TASK — Every picture stays out; everything else in the listing below is to be returned exactly.

RAW DATA: Begin

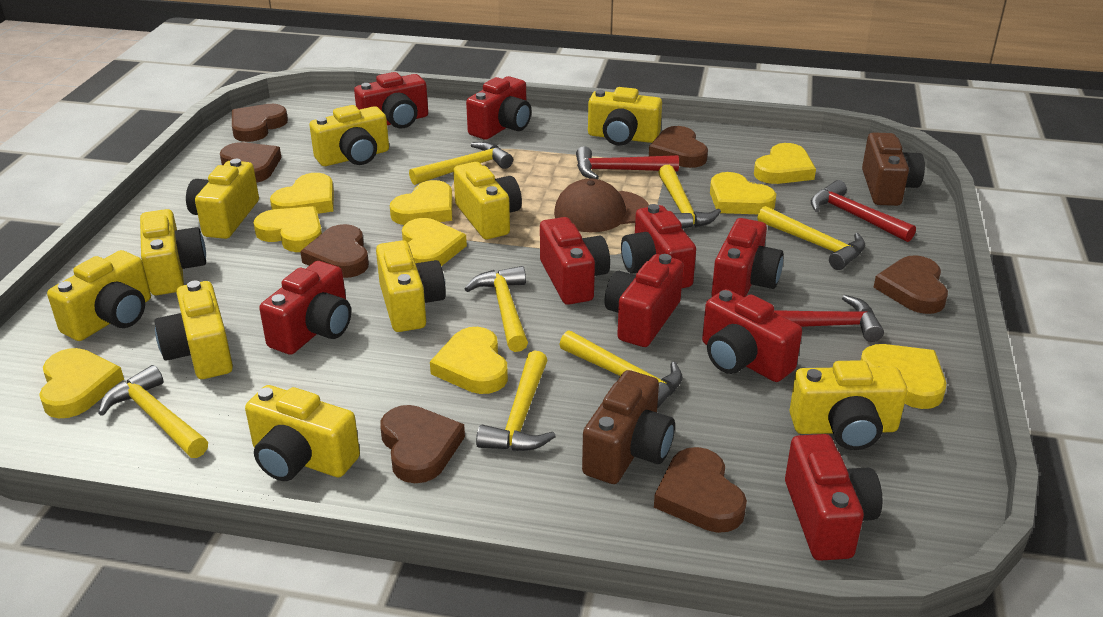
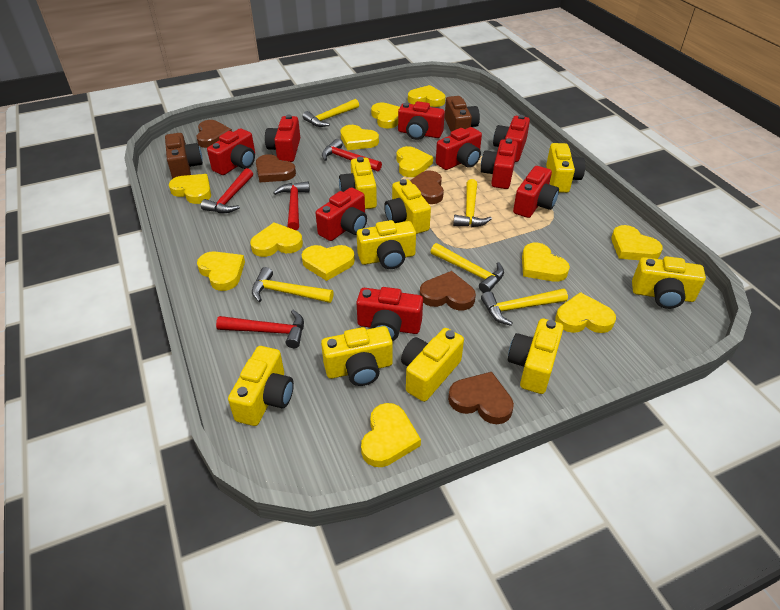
brown cap: [554,178,649,232] = 1 -> none = 0
brown heart: [220,142,282,183] [232,104,288,142] [300,224,369,278] [380,405,465,483] [649,126,708,168] [654,447,747,533] [873,255,948,314] = 7 -> [196,120,232,148] [256,154,296,182] [410,171,444,204] [420,271,476,310] [448,372,514,424] = 5
red hammer: [576,146,679,179] [774,295,884,342] [811,180,916,242] = 3 -> [201,168,253,213] [216,310,304,348] [273,181,310,230] [322,139,382,171] = 4
yellow camera: [47,250,151,341] [140,209,206,295] [154,281,233,379] [186,159,259,239] [245,385,360,481] [309,105,389,166] [376,240,446,332] [453,162,522,239] [588,87,662,145] [789,360,907,450] = 10 -> [228,346,294,426] [321,326,393,386] [339,157,377,209] [357,220,416,269] [384,179,431,234] [401,328,464,402] [508,318,564,394] [546,143,585,193] [632,256,706,309] = 9
yellow hammer: [98,365,208,458] [409,142,513,185] [464,266,528,352] [476,351,556,451] [559,330,683,409] [658,165,721,229] [757,206,865,270] = 7 -> [252,267,334,303] [303,99,359,127] [431,243,504,293] [453,179,492,227] [481,289,568,326] = 5
yellow heart: [39,348,124,418] [253,206,322,252] [270,173,334,214] [390,180,452,225] [402,218,467,266] [430,327,508,394] [710,172,776,214] [754,143,816,184] [861,344,946,409] = 9 -> [169,174,211,204] [197,251,245,291] [250,222,303,257] [302,245,355,281] [341,125,379,150] [361,403,421,467] [371,103,400,128] [396,146,433,177] [408,85,445,107] [522,243,570,282] [555,292,616,333] [611,225,663,260] = 12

RAW DATA: End

RESULT FOR THIS TASK —
brown cap: [554,178,649,232] = 1 -> none = 0
brown heart: [220,142,282,183] [232,104,288,142] [300,224,369,278] [380,405,465,483] [649,126,708,168] [654,447,747,533] [873,255,948,314] = 7 -> [196,120,232,148] [256,154,296,182] [410,171,444,204] [420,271,476,310] [448,372,514,424] = 5
red hammer: [576,146,679,179] [774,295,884,342] [811,180,916,242] = 3 -> [201,168,253,213] [216,310,304,348] [273,181,310,230] [322,139,382,171] = 4
yellow camera: [47,250,151,341] [140,209,206,295] [154,281,233,379] [186,159,259,239] [245,385,360,481] [309,105,389,166] [376,240,446,332] [453,162,522,239] [588,87,662,145] [789,360,907,450] = 10 -> [228,346,294,426] [321,326,393,386] [339,157,377,209] [357,220,416,269] [384,179,431,234] [401,328,464,402] [508,318,564,394] [546,143,585,193] [632,256,706,309] = 9
yellow hammer: [98,365,208,458] [409,142,513,185] [464,266,528,352] [476,351,556,451] [559,330,683,409] [658,165,721,229] [757,206,865,270] = 7 -> [252,267,334,303] [303,99,359,127] [431,243,504,293] [453,179,492,227] [481,289,568,326] = 5
yellow heart: [39,348,124,418] [253,206,322,252] [270,173,334,214] [390,180,452,225] [402,218,467,266] [430,327,508,394] [710,172,776,214] [754,143,816,184] [861,344,946,409] = 9 -> [169,174,211,204] [197,251,245,291] [250,222,303,257] [302,245,355,281] [341,125,379,150] [361,403,421,467] [371,103,400,128] [396,146,433,177] [408,85,445,107] [522,243,570,282] [555,292,616,333] [611,225,663,260] = 12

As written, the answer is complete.